* [Problem statement]:
From the line containing "Someone swapped the GreenBox" through the last line of the material, copy every line exactly, both ends inclusive; do not copy pictures.

* [Information supplied]:

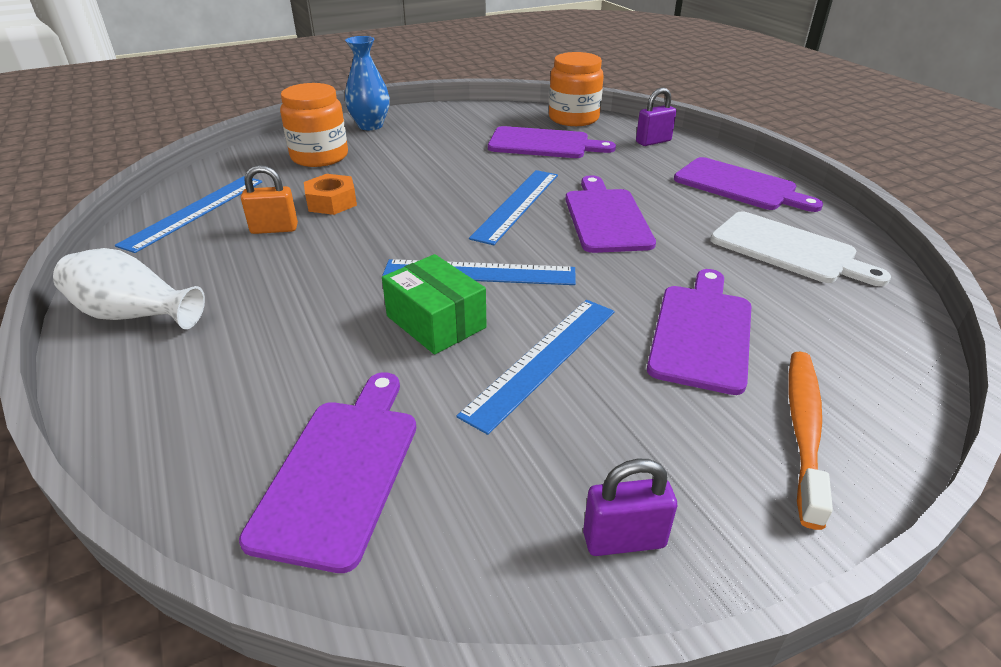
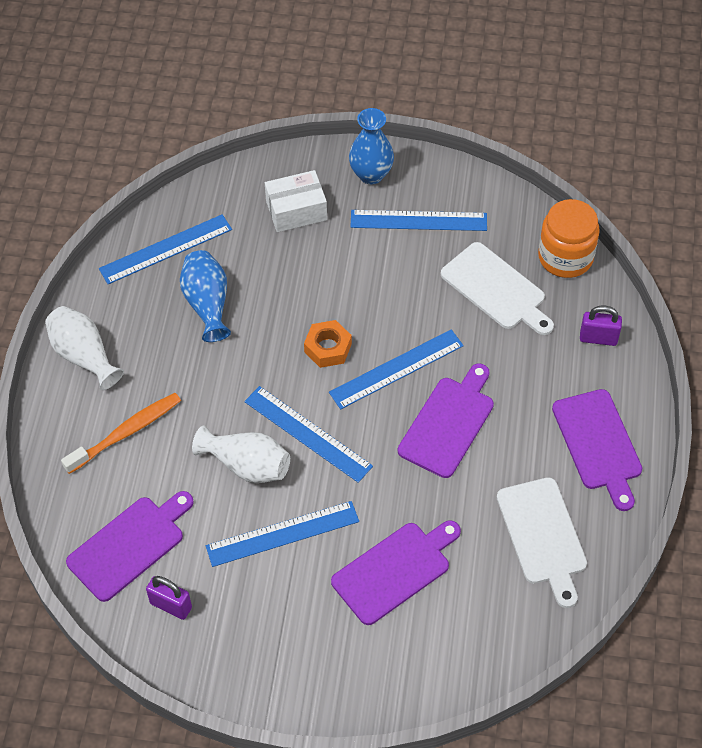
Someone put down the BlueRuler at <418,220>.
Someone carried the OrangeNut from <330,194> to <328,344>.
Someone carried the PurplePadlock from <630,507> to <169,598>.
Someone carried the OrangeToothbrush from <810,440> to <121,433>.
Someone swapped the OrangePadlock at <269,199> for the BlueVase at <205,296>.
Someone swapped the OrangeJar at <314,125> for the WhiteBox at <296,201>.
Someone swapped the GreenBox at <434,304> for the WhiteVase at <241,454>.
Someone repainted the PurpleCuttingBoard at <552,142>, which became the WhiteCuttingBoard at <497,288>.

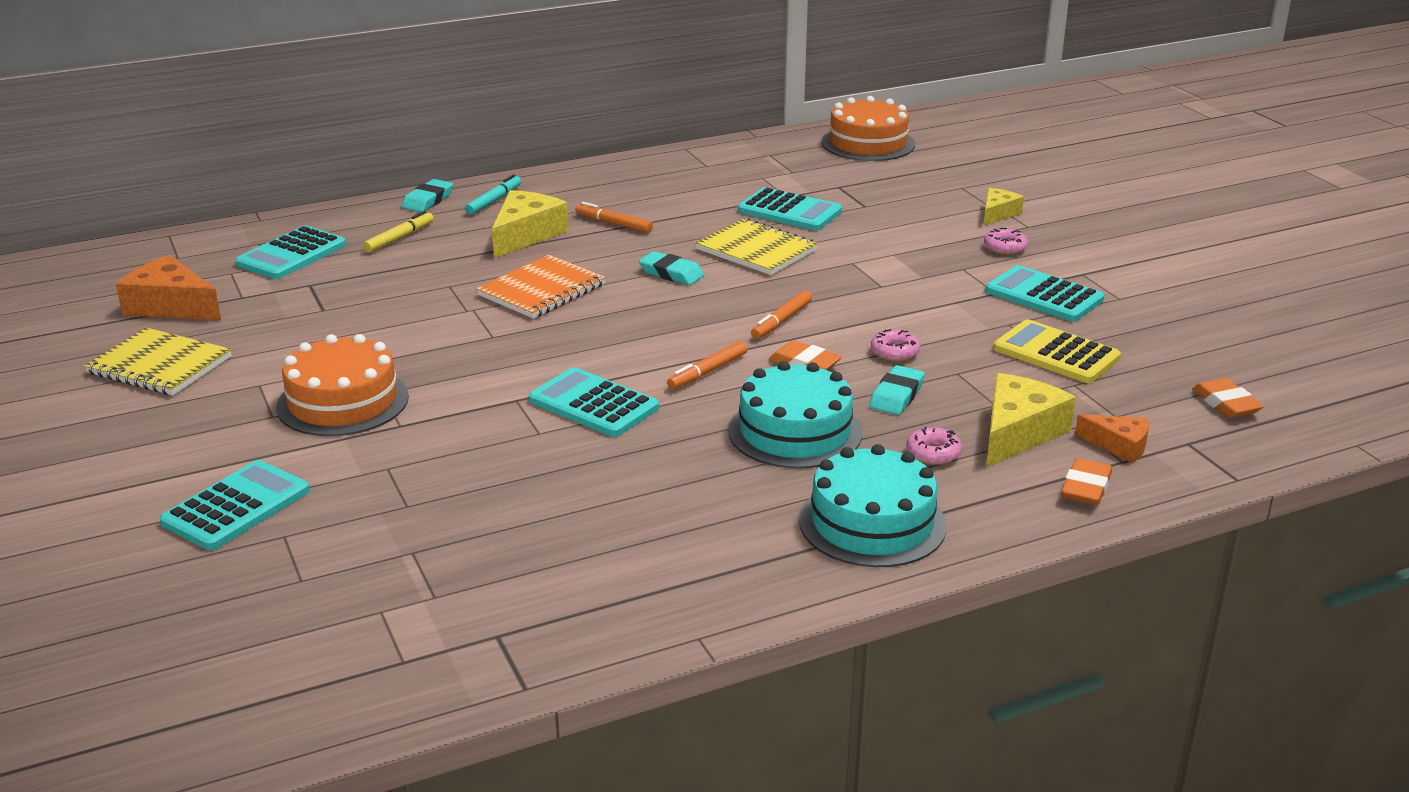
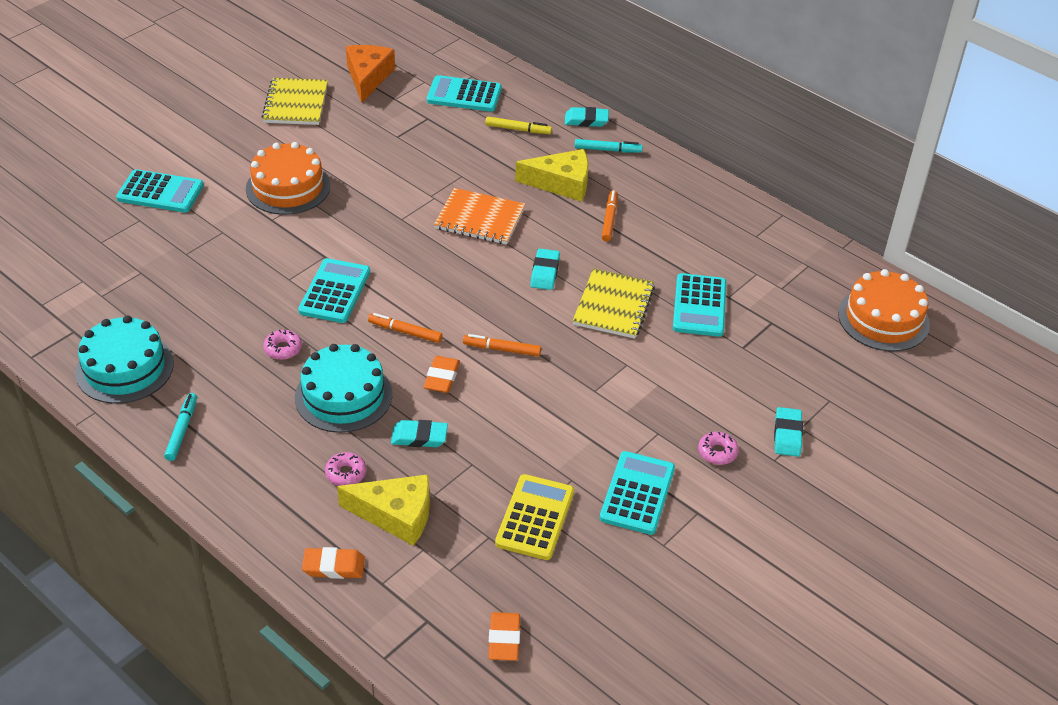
Someone took away the OrangeCheese at <1112,438>.
Someone put down the TurquoiseMarker at <180,427>.
Someone carried the TurquoiseCake from <873,505> to <124,360>.
Someone carried the PinkDonut from <895,345> to <282,345>.
Someone swapped the YellowCheese at <1004,206> for the TurquoiseEraser at <788,432>.
Someone rotated the OrangeEraser at <1228,398> by 45 degrees counterclockwise.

* [Task answer]:
Someone swapped the GreenBox at <434,304> for the WhiteVase at <241,454>.
Someone repainted the PurpleCuttingBoard at <552,142>, which became the WhiteCuttingBoard at <497,288>.

Someone took away the OrangeCheese at <1112,438>.
Someone put down the TurquoiseMarker at <180,427>.
Someone carried the TurquoiseCake from <873,505> to <124,360>.
Someone carried the PinkDonut from <895,345> to <282,345>.
Someone swapped the YellowCheese at <1004,206> for the TurquoiseEraser at <788,432>.
Someone rotated the OrangeEraser at <1228,398> by 45 degrees counterclockwise.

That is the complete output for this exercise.